Saved data entries:
[start]

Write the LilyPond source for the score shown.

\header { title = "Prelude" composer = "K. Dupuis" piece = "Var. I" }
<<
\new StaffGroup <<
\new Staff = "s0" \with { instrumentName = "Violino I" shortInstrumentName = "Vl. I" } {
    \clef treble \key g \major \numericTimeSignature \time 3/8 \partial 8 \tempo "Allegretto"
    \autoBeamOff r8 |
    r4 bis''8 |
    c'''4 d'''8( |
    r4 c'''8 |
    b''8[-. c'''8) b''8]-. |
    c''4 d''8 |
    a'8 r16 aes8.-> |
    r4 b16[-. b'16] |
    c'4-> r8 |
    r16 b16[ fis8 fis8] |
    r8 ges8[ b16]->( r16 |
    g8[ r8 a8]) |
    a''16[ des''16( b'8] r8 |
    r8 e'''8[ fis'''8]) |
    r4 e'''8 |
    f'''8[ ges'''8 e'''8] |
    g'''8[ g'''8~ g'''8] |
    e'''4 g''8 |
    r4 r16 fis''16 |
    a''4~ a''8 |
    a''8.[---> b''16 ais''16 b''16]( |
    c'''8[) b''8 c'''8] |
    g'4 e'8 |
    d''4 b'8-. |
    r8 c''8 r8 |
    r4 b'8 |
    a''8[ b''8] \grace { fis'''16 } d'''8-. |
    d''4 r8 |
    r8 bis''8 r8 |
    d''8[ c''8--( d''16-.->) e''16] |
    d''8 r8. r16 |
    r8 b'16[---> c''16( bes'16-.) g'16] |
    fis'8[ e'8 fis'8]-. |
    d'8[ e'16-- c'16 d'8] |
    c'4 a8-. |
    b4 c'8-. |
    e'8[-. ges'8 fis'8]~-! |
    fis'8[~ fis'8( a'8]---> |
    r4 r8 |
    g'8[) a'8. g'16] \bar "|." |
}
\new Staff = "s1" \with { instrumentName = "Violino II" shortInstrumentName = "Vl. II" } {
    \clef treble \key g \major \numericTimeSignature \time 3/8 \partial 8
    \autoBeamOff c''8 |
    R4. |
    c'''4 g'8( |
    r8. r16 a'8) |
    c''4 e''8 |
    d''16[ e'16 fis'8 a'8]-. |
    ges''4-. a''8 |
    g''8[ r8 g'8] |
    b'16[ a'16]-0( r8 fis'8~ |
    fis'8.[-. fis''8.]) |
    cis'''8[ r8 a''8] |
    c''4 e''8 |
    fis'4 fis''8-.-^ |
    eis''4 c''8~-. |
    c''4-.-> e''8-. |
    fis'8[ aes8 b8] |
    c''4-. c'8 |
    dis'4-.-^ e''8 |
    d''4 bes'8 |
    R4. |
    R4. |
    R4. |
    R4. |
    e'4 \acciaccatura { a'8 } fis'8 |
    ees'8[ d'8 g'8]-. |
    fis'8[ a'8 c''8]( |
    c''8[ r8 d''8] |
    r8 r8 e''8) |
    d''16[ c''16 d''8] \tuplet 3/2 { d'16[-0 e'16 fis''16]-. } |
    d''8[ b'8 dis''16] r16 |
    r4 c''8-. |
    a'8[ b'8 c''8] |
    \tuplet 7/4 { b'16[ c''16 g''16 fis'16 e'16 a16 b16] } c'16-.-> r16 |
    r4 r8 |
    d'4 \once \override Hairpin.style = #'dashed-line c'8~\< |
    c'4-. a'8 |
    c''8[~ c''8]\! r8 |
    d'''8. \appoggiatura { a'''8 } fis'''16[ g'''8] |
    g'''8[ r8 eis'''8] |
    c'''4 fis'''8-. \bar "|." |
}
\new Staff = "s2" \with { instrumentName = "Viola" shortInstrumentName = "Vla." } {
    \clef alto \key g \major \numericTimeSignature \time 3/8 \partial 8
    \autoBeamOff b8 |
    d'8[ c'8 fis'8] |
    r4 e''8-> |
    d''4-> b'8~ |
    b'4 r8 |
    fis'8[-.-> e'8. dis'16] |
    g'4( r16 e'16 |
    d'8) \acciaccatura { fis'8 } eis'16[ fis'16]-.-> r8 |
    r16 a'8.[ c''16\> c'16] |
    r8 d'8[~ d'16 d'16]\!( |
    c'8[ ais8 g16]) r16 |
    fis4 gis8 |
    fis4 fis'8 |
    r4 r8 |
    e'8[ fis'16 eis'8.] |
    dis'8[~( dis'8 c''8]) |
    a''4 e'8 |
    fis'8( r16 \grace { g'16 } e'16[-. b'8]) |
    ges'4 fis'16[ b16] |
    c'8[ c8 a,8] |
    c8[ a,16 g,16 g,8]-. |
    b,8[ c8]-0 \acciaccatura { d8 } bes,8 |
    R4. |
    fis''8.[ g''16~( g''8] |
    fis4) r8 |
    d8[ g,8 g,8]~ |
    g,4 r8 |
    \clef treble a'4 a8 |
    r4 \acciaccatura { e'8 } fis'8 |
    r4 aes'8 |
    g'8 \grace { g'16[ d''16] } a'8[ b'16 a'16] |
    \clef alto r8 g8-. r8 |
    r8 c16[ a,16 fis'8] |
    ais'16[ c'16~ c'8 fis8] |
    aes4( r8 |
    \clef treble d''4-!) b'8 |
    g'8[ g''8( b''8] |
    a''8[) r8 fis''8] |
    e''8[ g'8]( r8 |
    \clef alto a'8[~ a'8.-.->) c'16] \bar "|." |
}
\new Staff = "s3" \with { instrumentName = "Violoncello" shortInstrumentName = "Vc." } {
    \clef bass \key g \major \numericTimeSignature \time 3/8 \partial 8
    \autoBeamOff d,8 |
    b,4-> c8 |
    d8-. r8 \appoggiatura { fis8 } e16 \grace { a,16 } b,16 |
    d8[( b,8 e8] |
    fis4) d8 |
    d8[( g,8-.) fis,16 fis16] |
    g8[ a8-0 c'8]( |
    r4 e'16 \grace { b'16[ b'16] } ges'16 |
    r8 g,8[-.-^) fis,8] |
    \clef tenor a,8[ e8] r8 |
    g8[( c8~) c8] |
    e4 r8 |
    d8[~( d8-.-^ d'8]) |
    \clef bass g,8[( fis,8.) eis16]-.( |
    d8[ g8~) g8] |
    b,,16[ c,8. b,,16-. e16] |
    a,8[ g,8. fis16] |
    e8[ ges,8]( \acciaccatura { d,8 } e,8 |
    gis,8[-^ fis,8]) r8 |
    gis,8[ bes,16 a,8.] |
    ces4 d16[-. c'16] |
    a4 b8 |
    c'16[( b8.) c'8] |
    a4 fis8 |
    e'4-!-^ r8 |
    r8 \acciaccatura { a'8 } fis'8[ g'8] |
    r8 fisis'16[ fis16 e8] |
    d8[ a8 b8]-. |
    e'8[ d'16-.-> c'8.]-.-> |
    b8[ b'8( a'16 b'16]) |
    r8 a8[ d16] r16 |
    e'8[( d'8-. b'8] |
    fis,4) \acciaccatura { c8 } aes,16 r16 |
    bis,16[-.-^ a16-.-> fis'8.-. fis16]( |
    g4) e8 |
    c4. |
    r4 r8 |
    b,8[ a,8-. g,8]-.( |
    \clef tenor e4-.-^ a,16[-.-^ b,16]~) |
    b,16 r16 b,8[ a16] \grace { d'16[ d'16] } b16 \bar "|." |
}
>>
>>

[end]

_DIRECTIONS_:
Pick out every line above that contains the word "grace", and copy each one in full.

_EXERCISE SOLUTION_:
    a''8[ b''8] \grace { fis'''16 } d'''8-. |
    fis'8( r16 \grace { g'16 } e'16[-. b'8]) |
    g'8 \grace { g'16[ d''16] } a'8[ b'16 a'16] |
    d8-. r8 \appoggiatura { fis8 } e16 \grace { a,16 } b,16 |
    r4 e'16 \grace { b'16[ b'16] } ges'16 |
    b,16 r16 b,8[ a16] \grace { d'16[ d'16] } b16 \bar "|." |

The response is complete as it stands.